**ASSIGNED TASK**:
The job is to find each line of the records below that includes the word "spinning" and copy it.

**STORED DATA**:
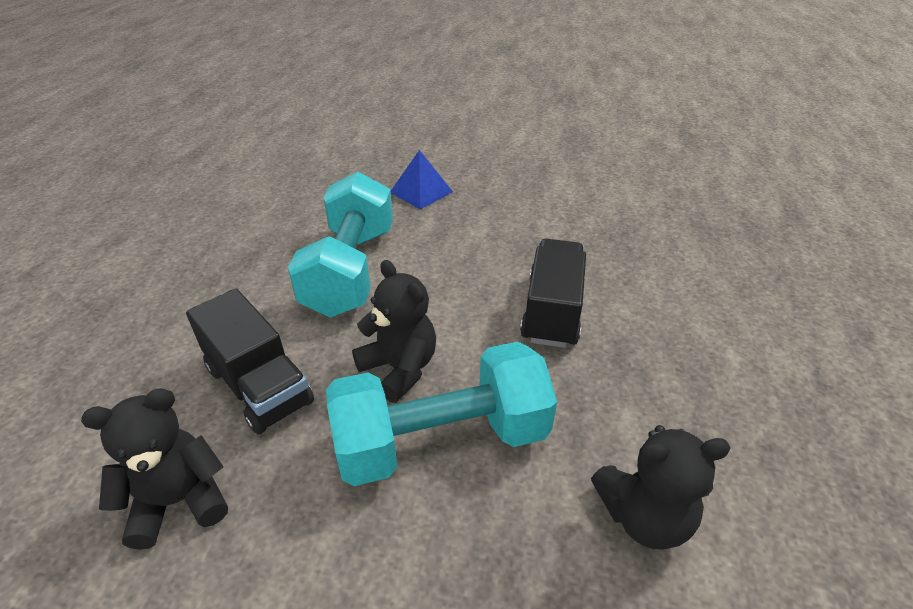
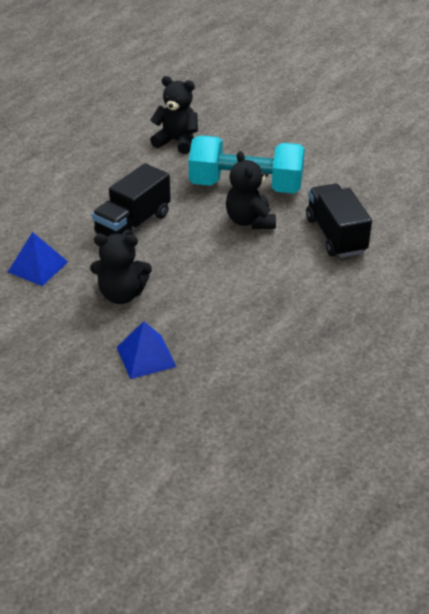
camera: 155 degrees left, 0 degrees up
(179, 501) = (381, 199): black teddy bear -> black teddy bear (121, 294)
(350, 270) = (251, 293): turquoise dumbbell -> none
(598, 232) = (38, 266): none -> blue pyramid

---

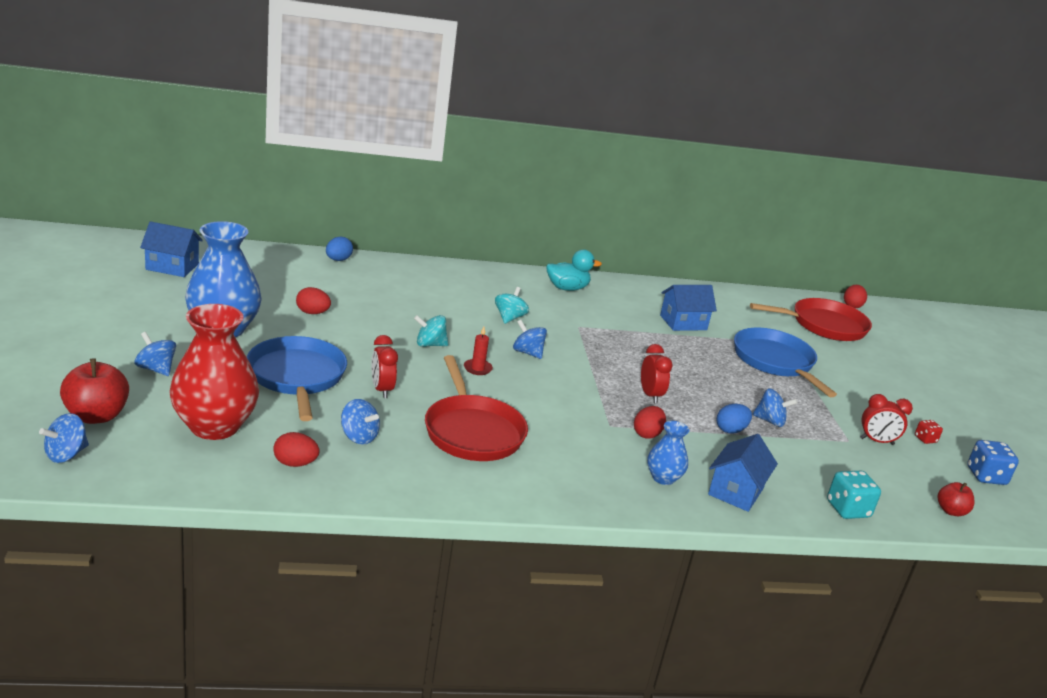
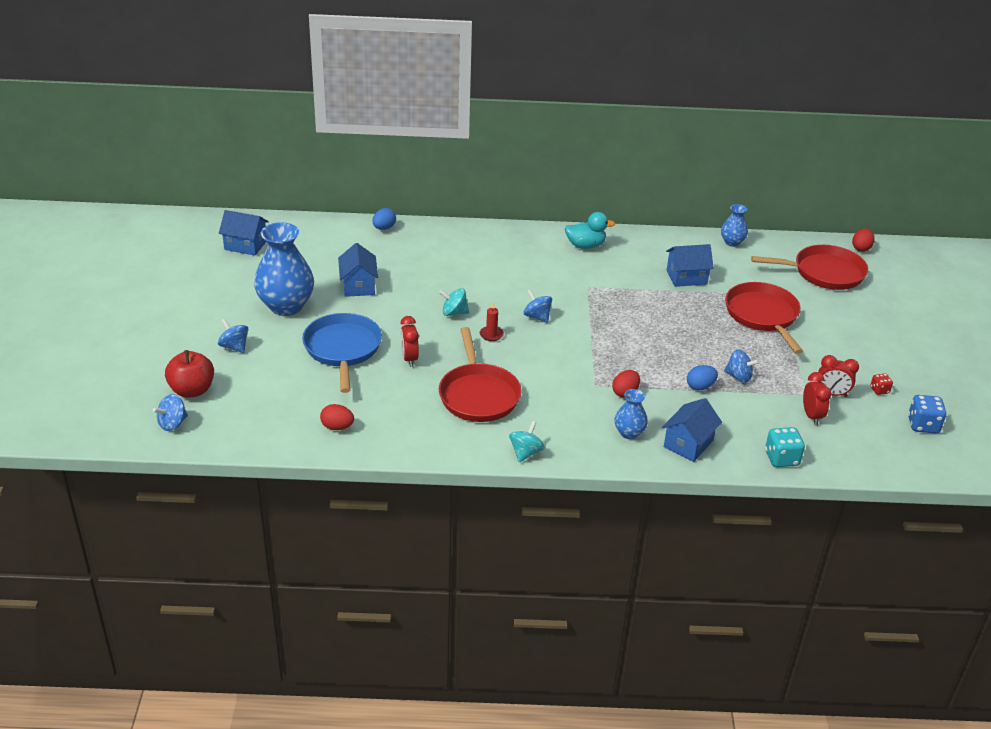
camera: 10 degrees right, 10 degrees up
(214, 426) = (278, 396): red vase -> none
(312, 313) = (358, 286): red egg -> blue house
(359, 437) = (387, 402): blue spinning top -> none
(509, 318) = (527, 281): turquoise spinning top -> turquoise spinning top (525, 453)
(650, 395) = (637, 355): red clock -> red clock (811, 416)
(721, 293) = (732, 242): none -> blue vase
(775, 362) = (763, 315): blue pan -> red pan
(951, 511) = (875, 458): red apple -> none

--

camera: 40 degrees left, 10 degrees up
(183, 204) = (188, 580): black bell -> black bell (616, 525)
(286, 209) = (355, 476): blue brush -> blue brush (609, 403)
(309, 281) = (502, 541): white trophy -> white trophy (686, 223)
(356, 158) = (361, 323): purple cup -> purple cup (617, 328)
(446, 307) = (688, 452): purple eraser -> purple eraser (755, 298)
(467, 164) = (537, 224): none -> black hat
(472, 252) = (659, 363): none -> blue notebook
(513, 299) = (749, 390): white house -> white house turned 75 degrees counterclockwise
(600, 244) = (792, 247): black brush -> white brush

**EXERCISE RESULT**:
(359, 437) = (387, 402): blue spinning top -> none
(509, 318) = (527, 281): turquoise spinning top -> turquoise spinning top (525, 453)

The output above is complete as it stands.